*** Data listing ***
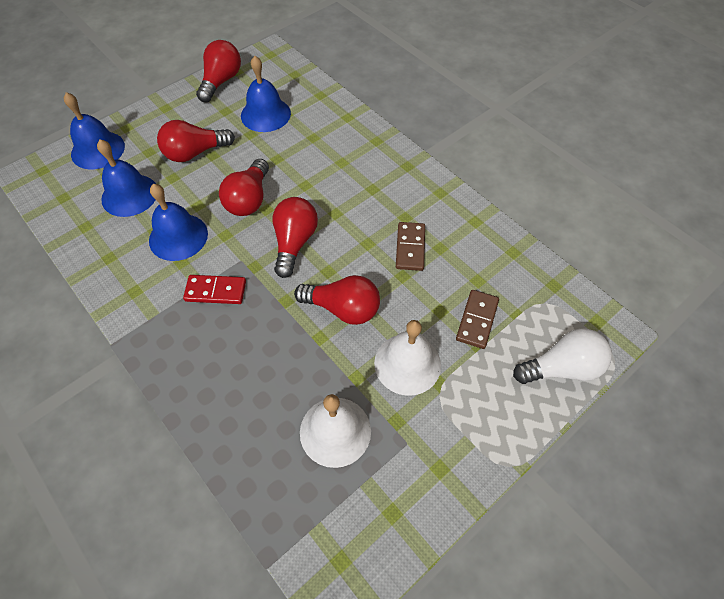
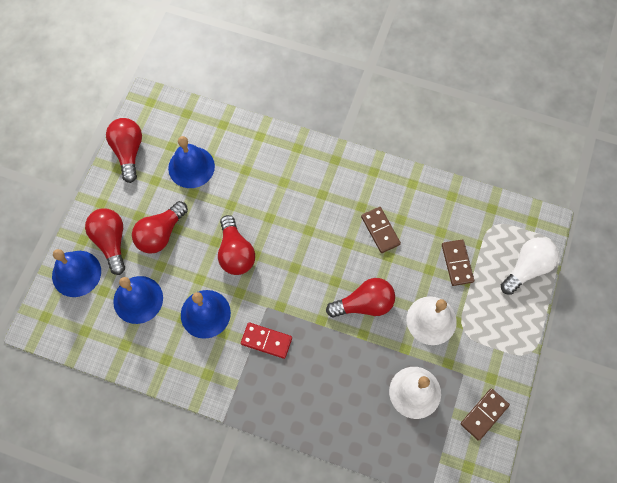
camera: 30 degrees left, 10 degrees up
(216, 291) = (266, 341): red domino -> red domino turned 45 degrees clockwise
(294, 243) = (295, 271): red light bulb -> red light bulb (111, 242)
(403, 507) = (484, 414): none -> brown domino

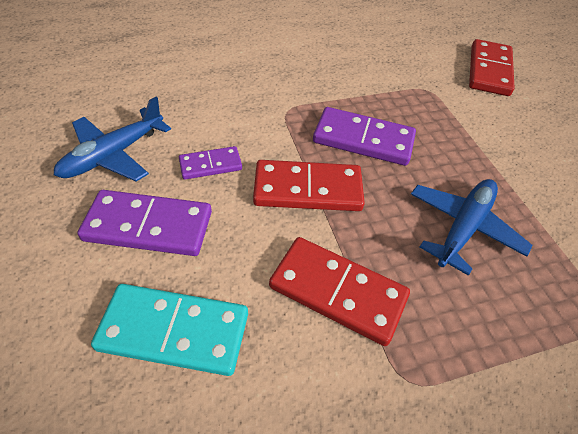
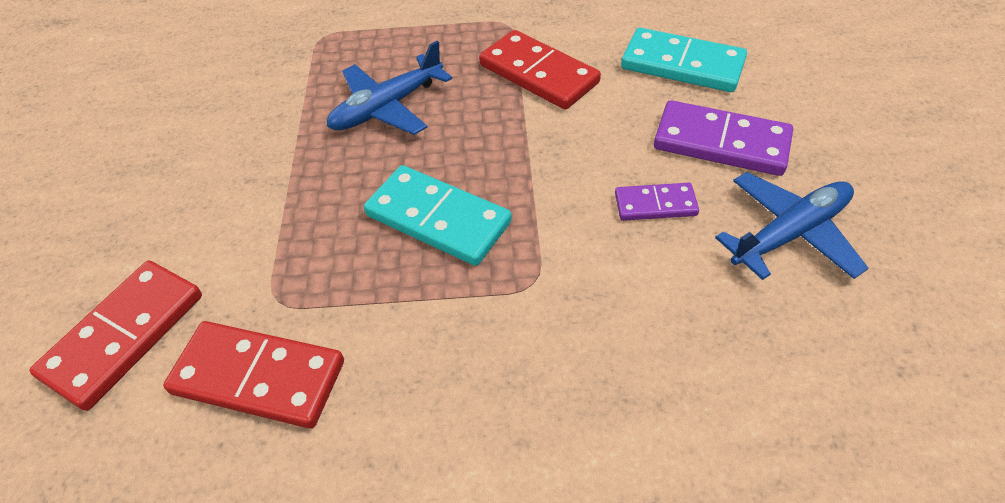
camera: 160 degrees left, 0 degrees up
(308, 189) = (538, 161): red domino -> red domino (259, 377)
(363, 139) = (438, 219): purple domino -> turquoise domino

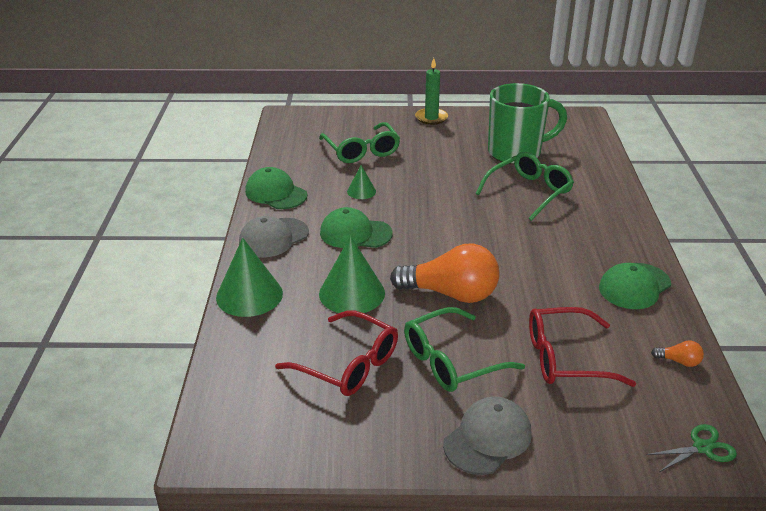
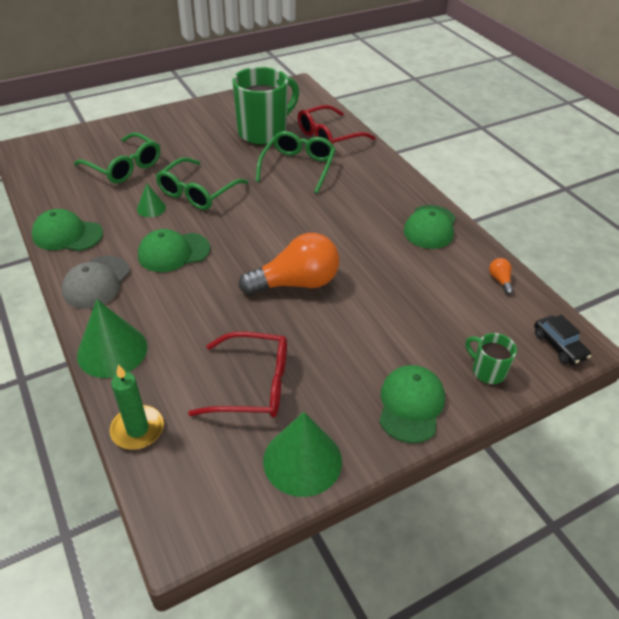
camera: 30 degrees left, 10 degrees up
(352, 293) = (209, 313): green cone -> green cone (302, 460)
(431, 118) = (168, 117): green candle -> green candle (137, 429)
(451, 361) = (337, 346): green glasses -> green glasses (197, 193)
(488, 438) = (411, 405): grey cap -> green cap
(565, 358) = (421, 309): red glasses -> red glasses (328, 137)
(595, 440) = (487, 371): none -> green mug
(679, 361) = (500, 280): orange light bulb -> orange light bulb turned 90 degrees counterclockwise
(702, 448) = (559, 346): green scissors -> black car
***
> [Exercise directions] An exact copy of every entry above is needed, minus the pictures.

> [Response to this task]
camera: 30 degrees left, 10 degrees up
(216, 291) = (266, 341): red domino -> red domino turned 45 degrees clockwise
(294, 243) = (295, 271): red light bulb -> red light bulb (111, 242)
(403, 507) = (484, 414): none -> brown domino

camera: 160 degrees left, 0 degrees up
(308, 189) = (538, 161): red domino -> red domino (259, 377)
(363, 139) = (438, 219): purple domino -> turquoise domino

camera: 30 degrees left, 10 degrees up
(352, 293) = (209, 313): green cone -> green cone (302, 460)
(431, 118) = (168, 117): green candle -> green candle (137, 429)
(451, 361) = (337, 346): green glasses -> green glasses (197, 193)
(488, 438) = (411, 405): grey cap -> green cap
(565, 358) = (421, 309): red glasses -> red glasses (328, 137)
(595, 440) = (487, 371): none -> green mug
(679, 361) = (500, 280): orange light bulb -> orange light bulb turned 90 degrees counterclockwise
(702, 448) = (559, 346): green scissors -> black car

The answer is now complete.